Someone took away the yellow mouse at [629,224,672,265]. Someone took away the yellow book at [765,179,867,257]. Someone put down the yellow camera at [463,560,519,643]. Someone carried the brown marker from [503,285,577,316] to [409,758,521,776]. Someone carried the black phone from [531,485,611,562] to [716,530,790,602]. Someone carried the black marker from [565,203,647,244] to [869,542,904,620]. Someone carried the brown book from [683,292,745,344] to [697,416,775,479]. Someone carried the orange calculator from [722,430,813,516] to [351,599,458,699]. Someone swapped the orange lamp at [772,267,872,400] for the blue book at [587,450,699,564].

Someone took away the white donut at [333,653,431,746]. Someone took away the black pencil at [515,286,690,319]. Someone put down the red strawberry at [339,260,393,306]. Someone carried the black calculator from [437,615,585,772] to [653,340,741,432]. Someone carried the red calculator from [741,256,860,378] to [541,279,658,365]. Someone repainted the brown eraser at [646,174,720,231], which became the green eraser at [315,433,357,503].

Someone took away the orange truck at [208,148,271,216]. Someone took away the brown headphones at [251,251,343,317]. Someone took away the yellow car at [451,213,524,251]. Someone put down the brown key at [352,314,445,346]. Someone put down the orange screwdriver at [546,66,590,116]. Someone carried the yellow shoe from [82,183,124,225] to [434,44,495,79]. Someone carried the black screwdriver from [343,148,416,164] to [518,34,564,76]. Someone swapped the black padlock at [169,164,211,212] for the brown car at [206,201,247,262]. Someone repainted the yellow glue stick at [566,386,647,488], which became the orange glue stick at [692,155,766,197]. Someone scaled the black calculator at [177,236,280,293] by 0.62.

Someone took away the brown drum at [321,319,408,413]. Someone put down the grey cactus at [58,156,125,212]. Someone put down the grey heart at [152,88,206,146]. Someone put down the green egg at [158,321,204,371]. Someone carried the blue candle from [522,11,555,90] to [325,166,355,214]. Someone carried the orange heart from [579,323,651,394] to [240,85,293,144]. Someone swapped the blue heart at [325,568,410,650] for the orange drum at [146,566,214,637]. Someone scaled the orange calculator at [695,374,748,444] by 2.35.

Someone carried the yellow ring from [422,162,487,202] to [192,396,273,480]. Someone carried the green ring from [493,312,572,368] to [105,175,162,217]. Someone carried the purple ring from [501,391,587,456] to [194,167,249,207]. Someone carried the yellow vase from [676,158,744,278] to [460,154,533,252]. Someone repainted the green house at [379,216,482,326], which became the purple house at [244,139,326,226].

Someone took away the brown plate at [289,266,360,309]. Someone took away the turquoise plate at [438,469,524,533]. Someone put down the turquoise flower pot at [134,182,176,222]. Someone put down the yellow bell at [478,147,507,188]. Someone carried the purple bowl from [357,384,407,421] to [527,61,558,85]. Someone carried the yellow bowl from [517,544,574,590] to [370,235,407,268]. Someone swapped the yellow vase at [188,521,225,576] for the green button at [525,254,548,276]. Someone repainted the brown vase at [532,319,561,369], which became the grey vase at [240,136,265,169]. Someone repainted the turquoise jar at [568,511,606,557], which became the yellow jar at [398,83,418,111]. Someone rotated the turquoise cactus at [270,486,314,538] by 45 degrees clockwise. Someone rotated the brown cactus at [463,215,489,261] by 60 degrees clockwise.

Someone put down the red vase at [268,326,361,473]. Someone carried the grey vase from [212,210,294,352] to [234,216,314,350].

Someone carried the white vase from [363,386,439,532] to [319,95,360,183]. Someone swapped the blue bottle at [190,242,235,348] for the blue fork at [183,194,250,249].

..............................

DESCRIPTION OF THE TASK: Write out a word-for-word copy of every entry above.

SOLUTION FOR THIS PROBLEM:
Someone took away the yellow mouse at [629,224,672,265]. Someone took away the yellow book at [765,179,867,257]. Someone put down the yellow camera at [463,560,519,643]. Someone carried the brown marker from [503,285,577,316] to [409,758,521,776]. Someone carried the black phone from [531,485,611,562] to [716,530,790,602]. Someone carried the black marker from [565,203,647,244] to [869,542,904,620]. Someone carried the brown book from [683,292,745,344] to [697,416,775,479]. Someone carried the orange calculator from [722,430,813,516] to [351,599,458,699]. Someone swapped the orange lamp at [772,267,872,400] for the blue book at [587,450,699,564].

Someone took away the white donut at [333,653,431,746]. Someone took away the black pencil at [515,286,690,319]. Someone put down the red strawberry at [339,260,393,306]. Someone carried the black calculator from [437,615,585,772] to [653,340,741,432]. Someone carried the red calculator from [741,256,860,378] to [541,279,658,365]. Someone repainted the brown eraser at [646,174,720,231], which became the green eraser at [315,433,357,503].

Someone took away the orange truck at [208,148,271,216]. Someone took away the brown headphones at [251,251,343,317]. Someone took away the yellow car at [451,213,524,251]. Someone put down the brown key at [352,314,445,346]. Someone put down the orange screwdriver at [546,66,590,116]. Someone carried the yellow shoe from [82,183,124,225] to [434,44,495,79]. Someone carried the black screwdriver from [343,148,416,164] to [518,34,564,76]. Someone swapped the black padlock at [169,164,211,212] for the brown car at [206,201,247,262]. Someone repainted the yellow glue stick at [566,386,647,488], which became the orange glue stick at [692,155,766,197]. Someone scaled the black calculator at [177,236,280,293] by 0.62.

Someone took away the brown drum at [321,319,408,413]. Someone put down the grey cactus at [58,156,125,212]. Someone put down the grey heart at [152,88,206,146]. Someone put down the green egg at [158,321,204,371]. Someone carried the blue candle from [522,11,555,90] to [325,166,355,214]. Someone carried the orange heart from [579,323,651,394] to [240,85,293,144]. Someone swapped the blue heart at [325,568,410,650] for the orange drum at [146,566,214,637]. Someone scaled the orange calculator at [695,374,748,444] by 2.35.

Someone carried the yellow ring from [422,162,487,202] to [192,396,273,480]. Someone carried the green ring from [493,312,572,368] to [105,175,162,217]. Someone carried the purple ring from [501,391,587,456] to [194,167,249,207]. Someone carried the yellow vase from [676,158,744,278] to [460,154,533,252]. Someone repainted the green house at [379,216,482,326], which became the purple house at [244,139,326,226].

Someone took away the brown plate at [289,266,360,309]. Someone took away the turquoise plate at [438,469,524,533]. Someone put down the turquoise flower pot at [134,182,176,222]. Someone put down the yellow bell at [478,147,507,188]. Someone carried the purple bowl from [357,384,407,421] to [527,61,558,85]. Someone carried the yellow bowl from [517,544,574,590] to [370,235,407,268]. Someone swapped the yellow vase at [188,521,225,576] for the green button at [525,254,548,276]. Someone repainted the brown vase at [532,319,561,369], which became the grey vase at [240,136,265,169]. Someone repainted the turquoise jar at [568,511,606,557], which became the yellow jar at [398,83,418,111]. Someone rotated the turquoise cactus at [270,486,314,538] by 45 degrees clockwise. Someone rotated the brown cactus at [463,215,489,261] by 60 degrees clockwise.

Someone put down the red vase at [268,326,361,473]. Someone carried the grey vase from [212,210,294,352] to [234,216,314,350].

Someone carried the white vase from [363,386,439,532] to [319,95,360,183]. Someone swapped the blue bottle at [190,242,235,348] for the blue fork at [183,194,250,249].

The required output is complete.